╭──

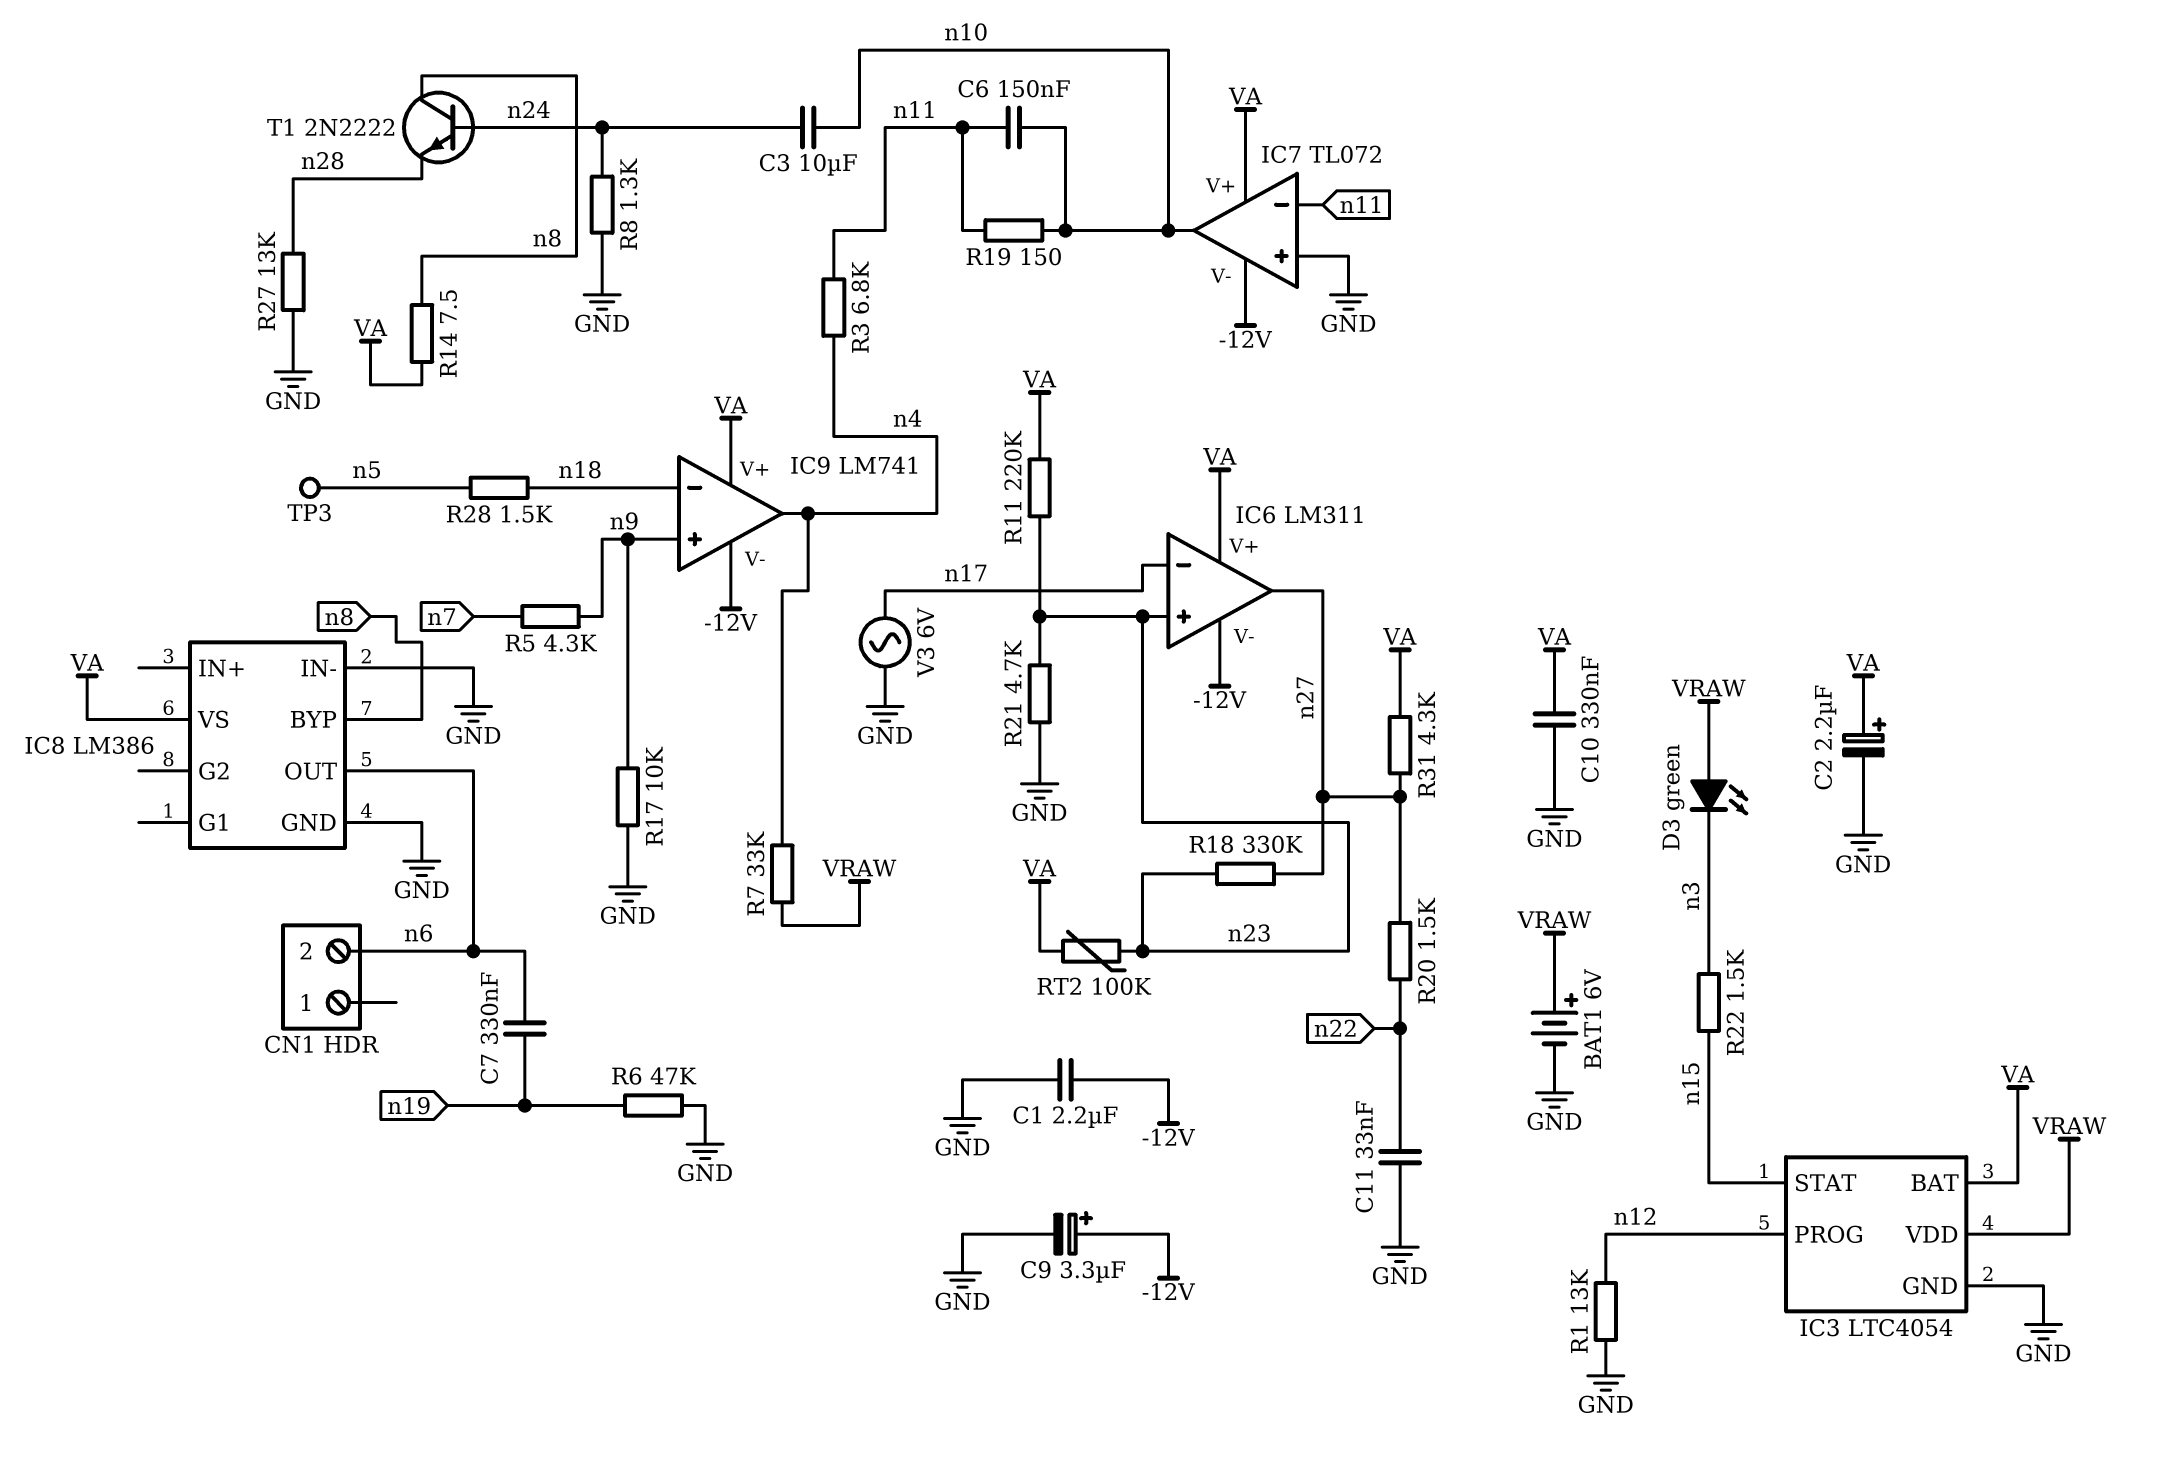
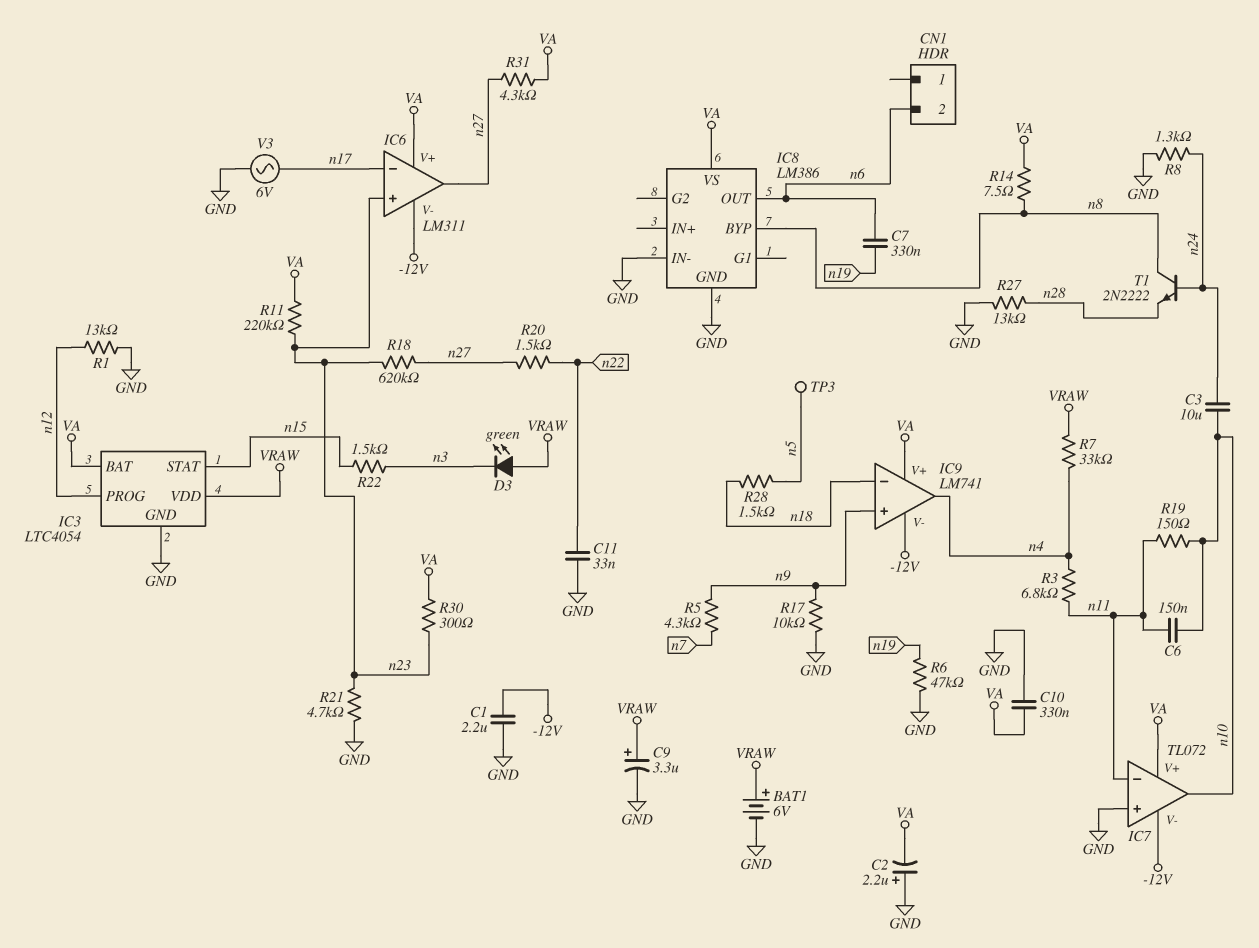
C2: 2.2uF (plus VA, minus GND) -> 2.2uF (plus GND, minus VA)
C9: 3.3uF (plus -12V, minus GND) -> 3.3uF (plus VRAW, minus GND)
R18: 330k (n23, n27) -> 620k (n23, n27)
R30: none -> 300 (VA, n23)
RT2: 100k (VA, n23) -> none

╰──

◆ **Task goal**:
List, from the entries above, every line in which the word "plus" shows up.

◆ **Response area**:
C2: 2.2uF (plus VA, minus GND) -> 2.2uF (plus GND, minus VA)
C9: 3.3uF (plus -12V, minus GND) -> 3.3uF (plus VRAW, minus GND)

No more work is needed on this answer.